BEGIN Data shown

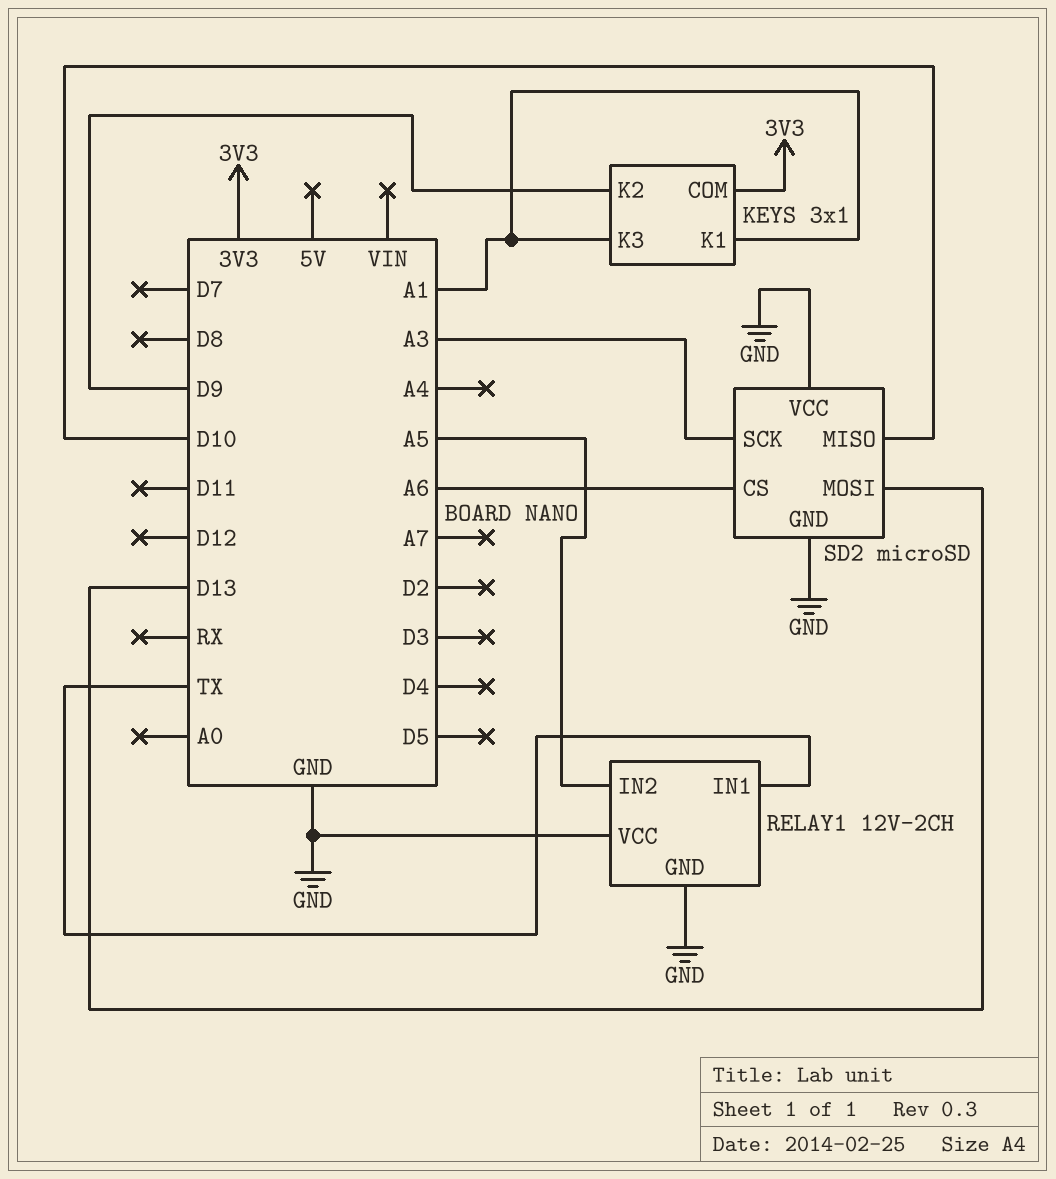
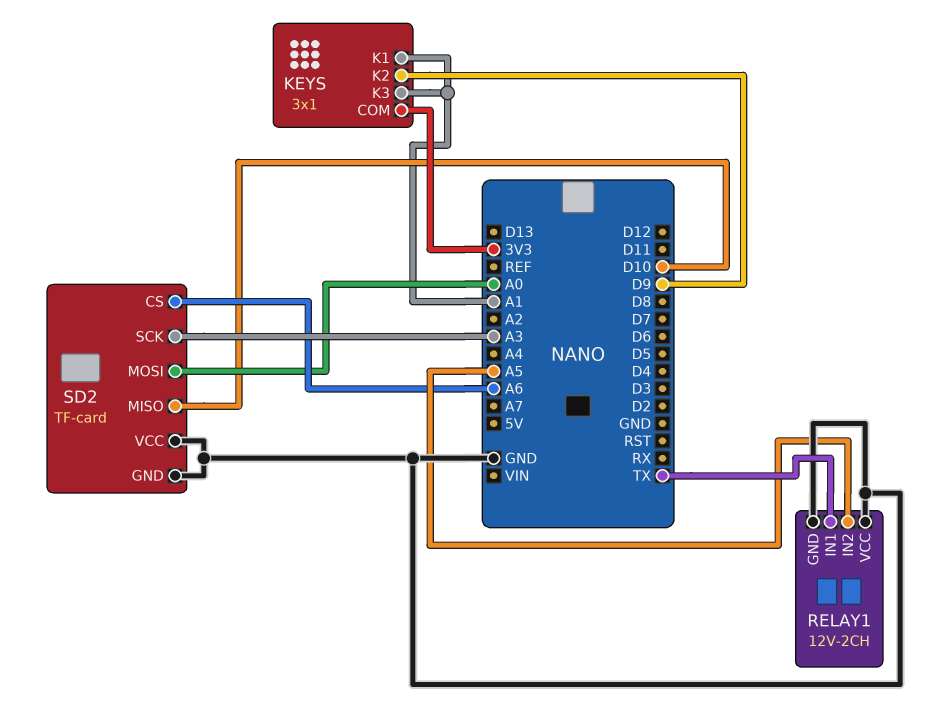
SD2: microSD -> TF-card
SD2 pin MOSI: D13 -> A0

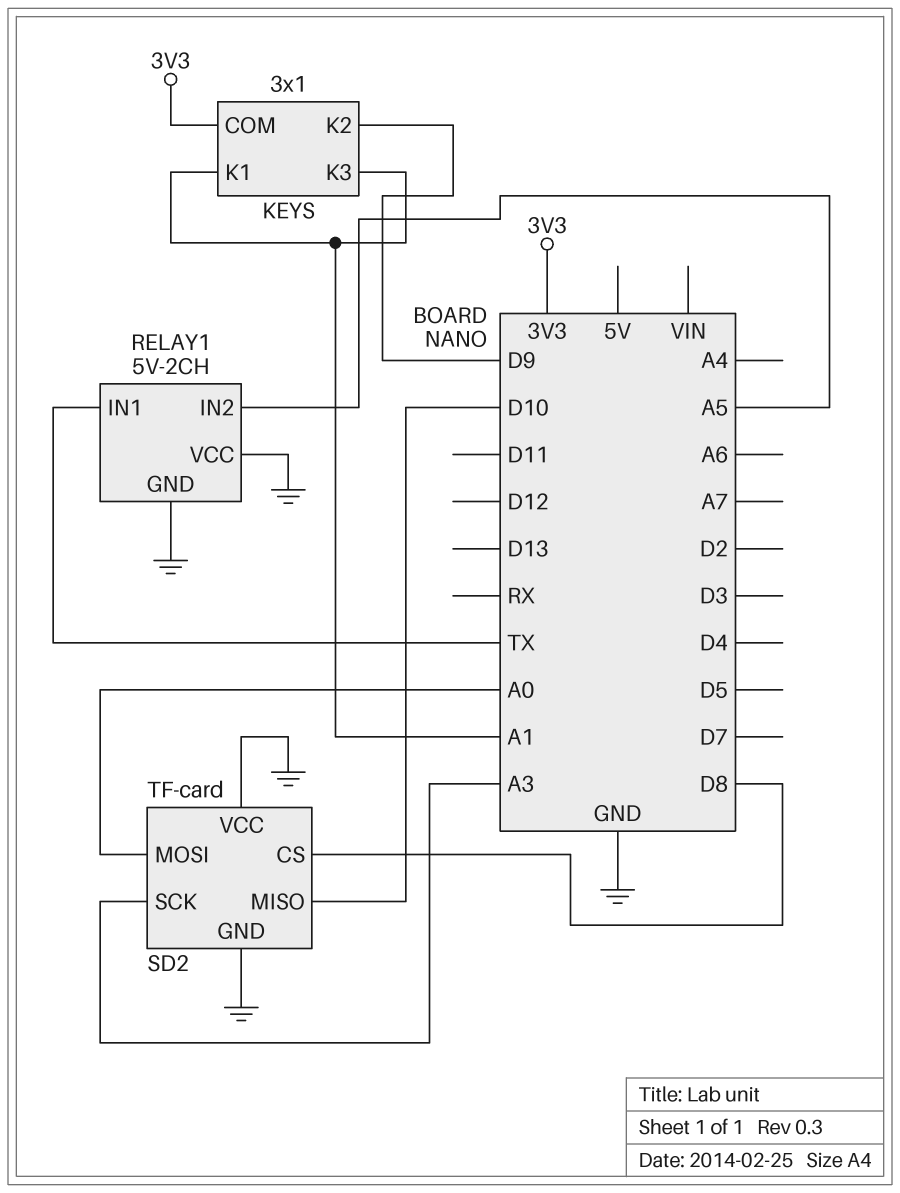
RELAY1: 12V-2CH -> 5V-2CH
SD2 pin CS: A6 -> D8

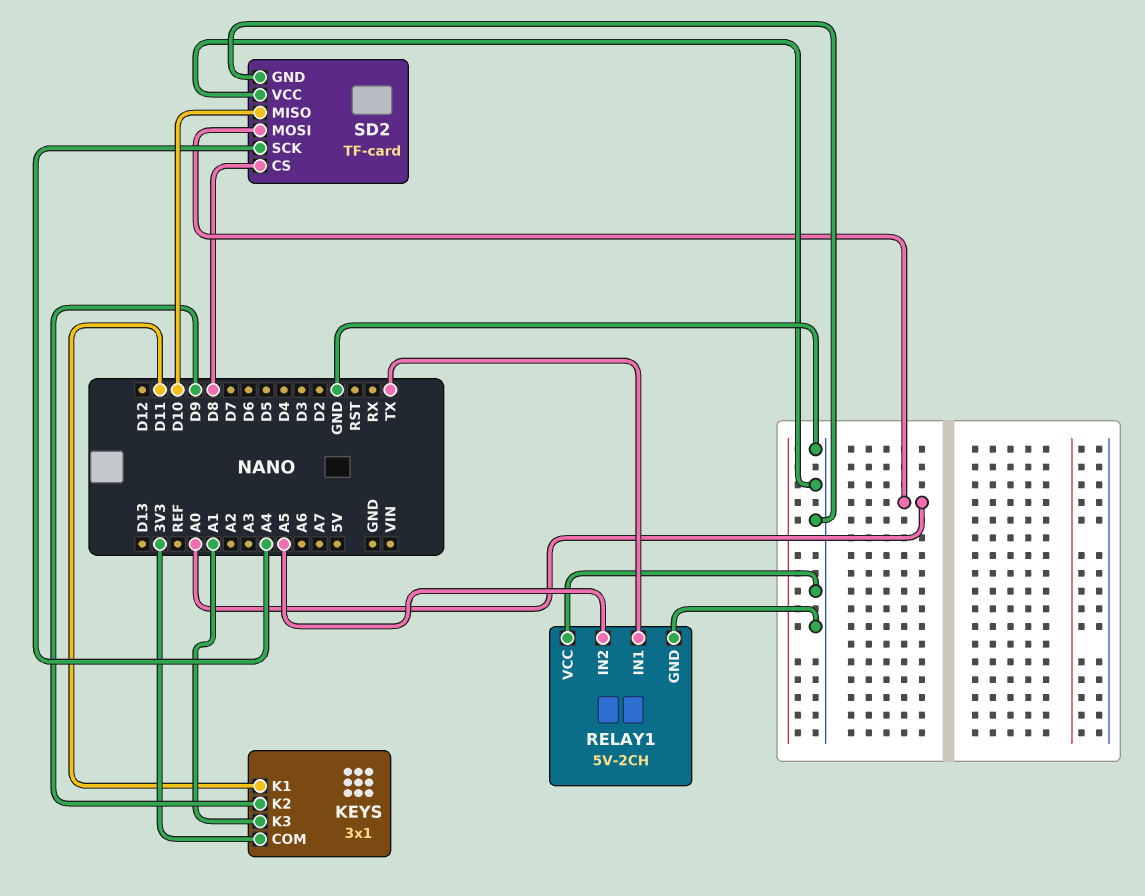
KEYS pin K1: A1 -> D11
SD2 pin SCK: A3 -> A4

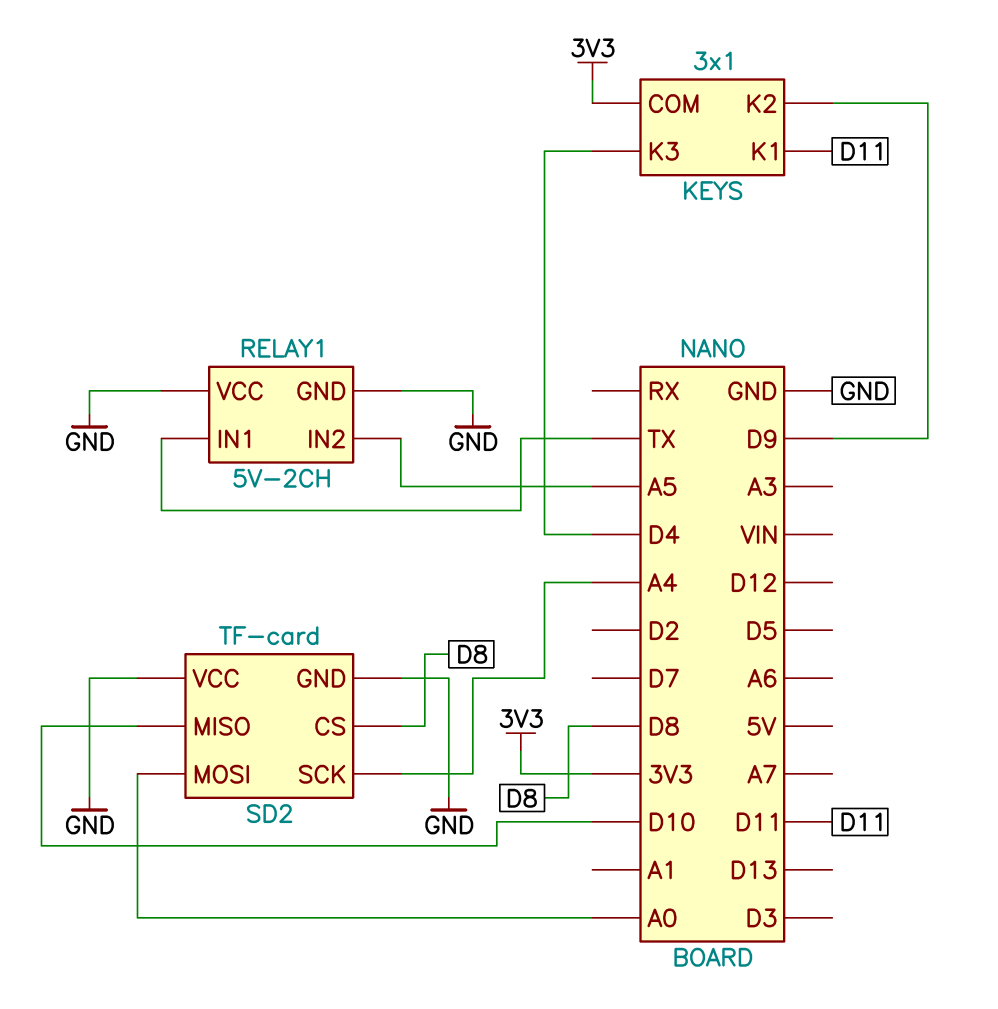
KEYS pin K3: A1 -> D4

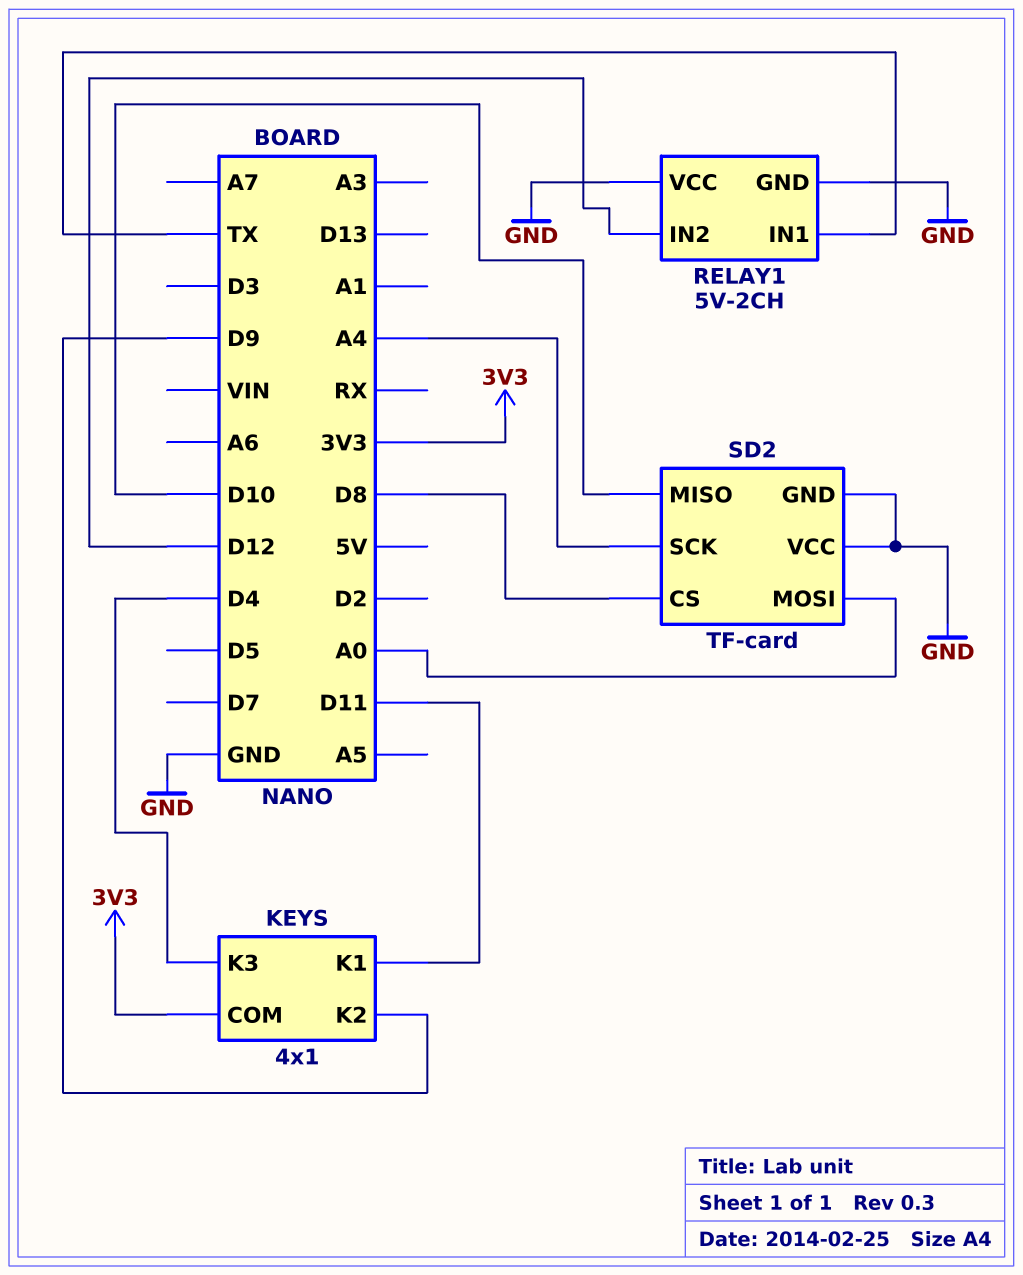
KEYS: 3x1 -> 4x1
RELAY1 pin IN2: A5 -> D12

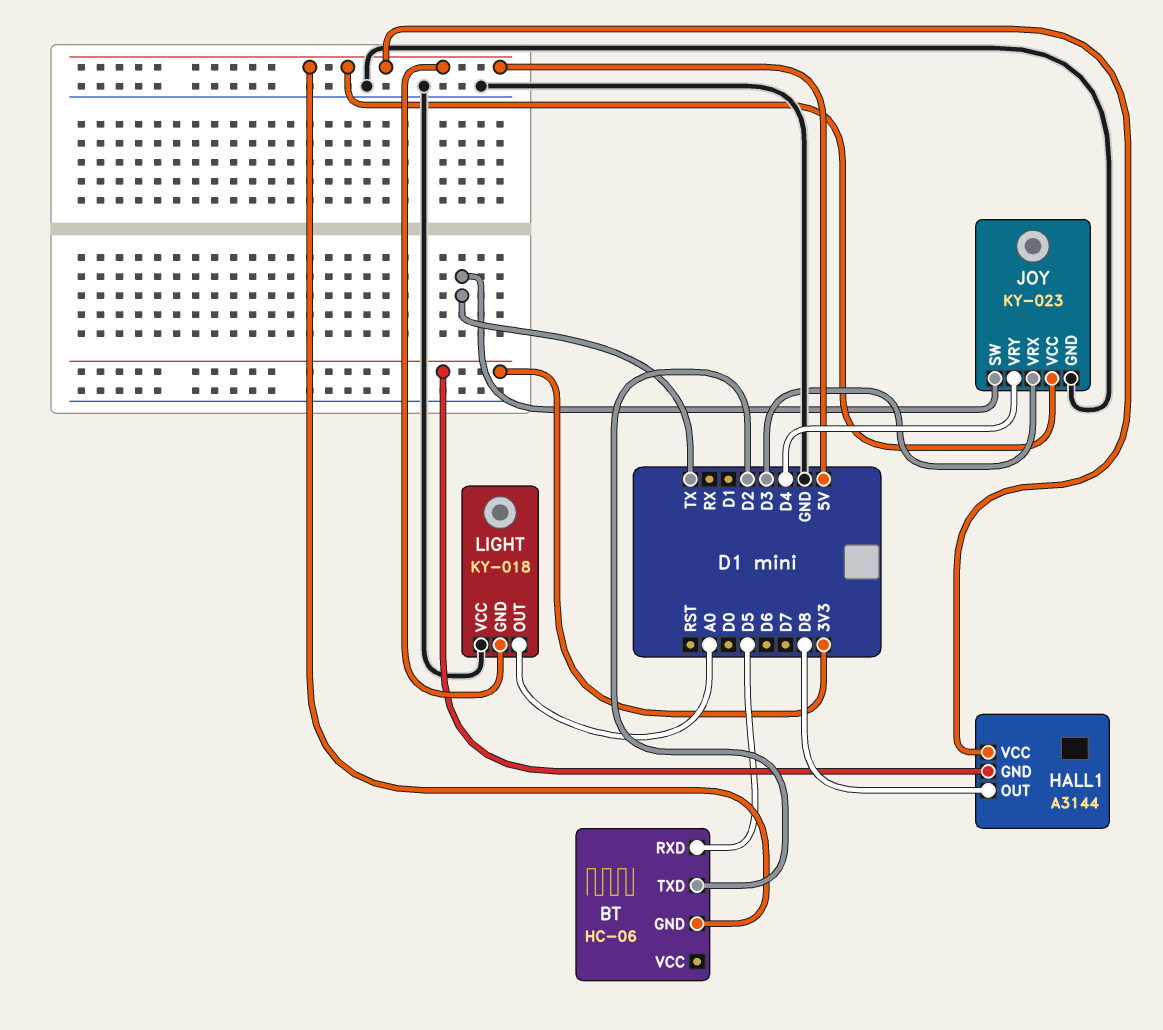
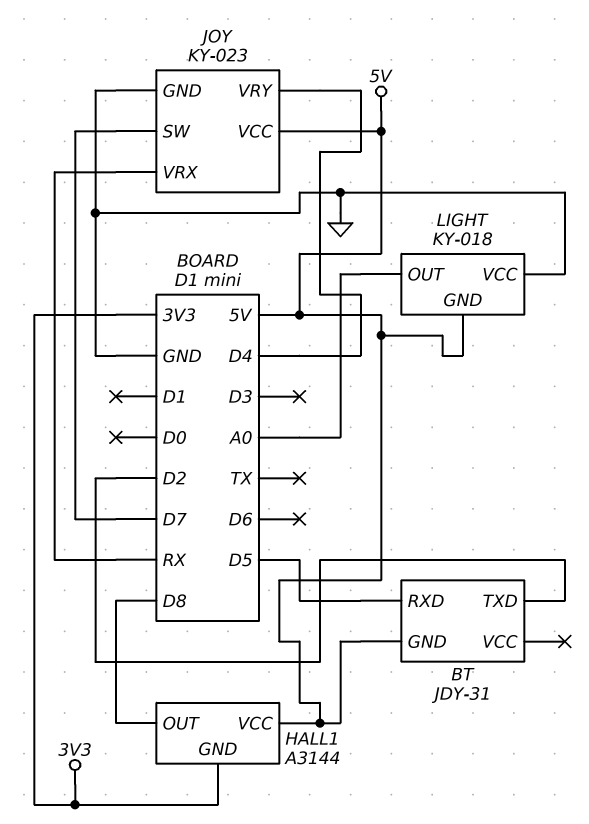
BT: HC-06 -> JDY-31
JOY pin SW: TX -> D7
JOY pin VRX: D3 -> RX

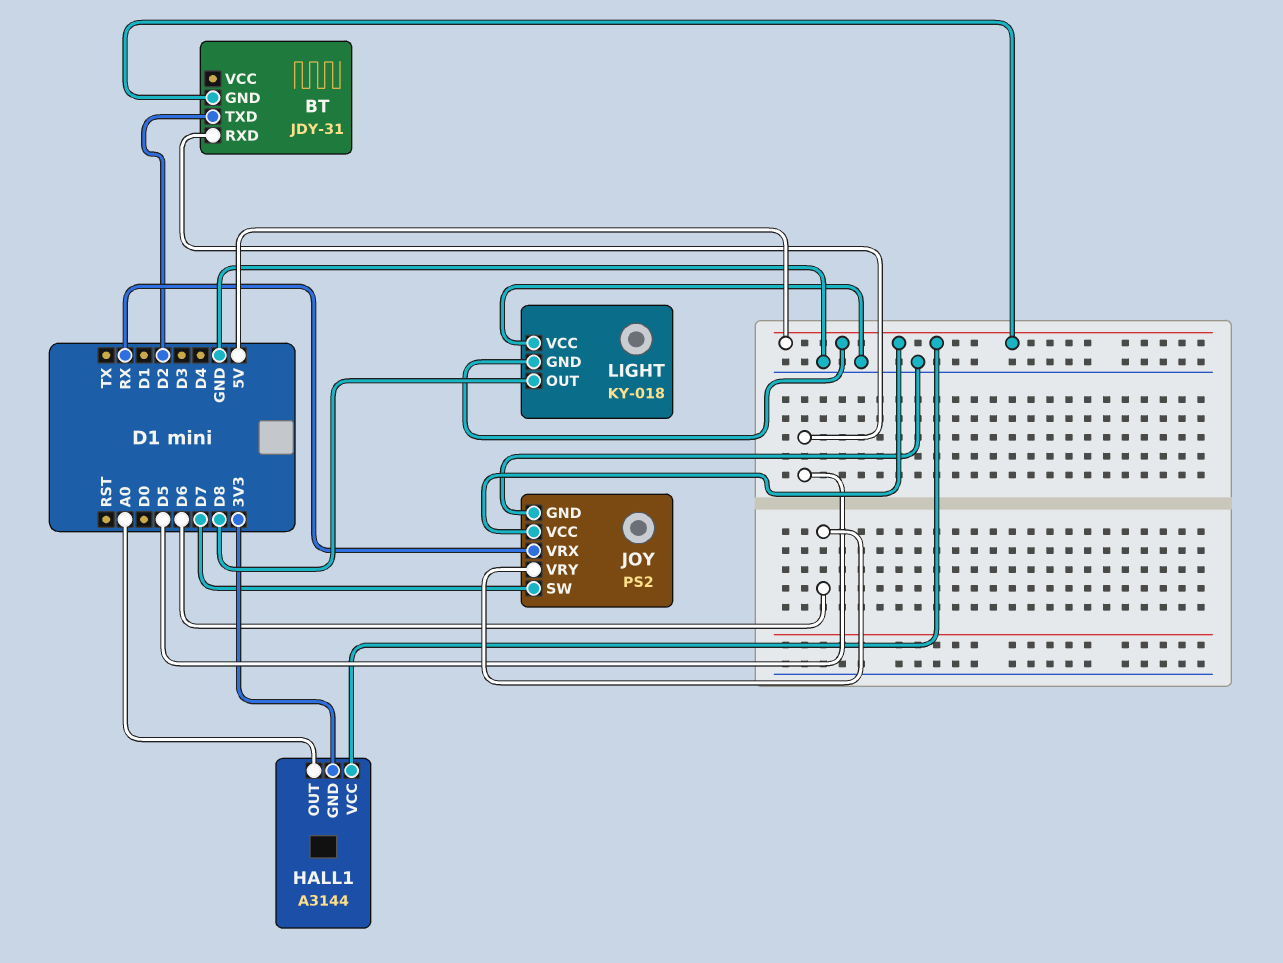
HALL1 pin OUT: D8 -> A0
JOY: KY-023 -> PS2
JOY pin VRY: D4 -> D6
LIGHT pin OUT: A0 -> D8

END Data shown

■ Task item
Every record above should be written out again exactly; the pictures stay out of the copy.

■ Answer to this task
SD2: microSD -> TF-card
SD2 pin MOSI: D13 -> A0

RELAY1: 12V-2CH -> 5V-2CH
SD2 pin CS: A6 -> D8

KEYS pin K1: A1 -> D11
SD2 pin SCK: A3 -> A4

KEYS pin K3: A1 -> D4

KEYS: 3x1 -> 4x1
RELAY1 pin IN2: A5 -> D12

BT: HC-06 -> JDY-31
JOY pin SW: TX -> D7
JOY pin VRX: D3 -> RX

HALL1 pin OUT: D8 -> A0
JOY: KY-023 -> PS2
JOY pin VRY: D4 -> D6
LIGHT pin OUT: A0 -> D8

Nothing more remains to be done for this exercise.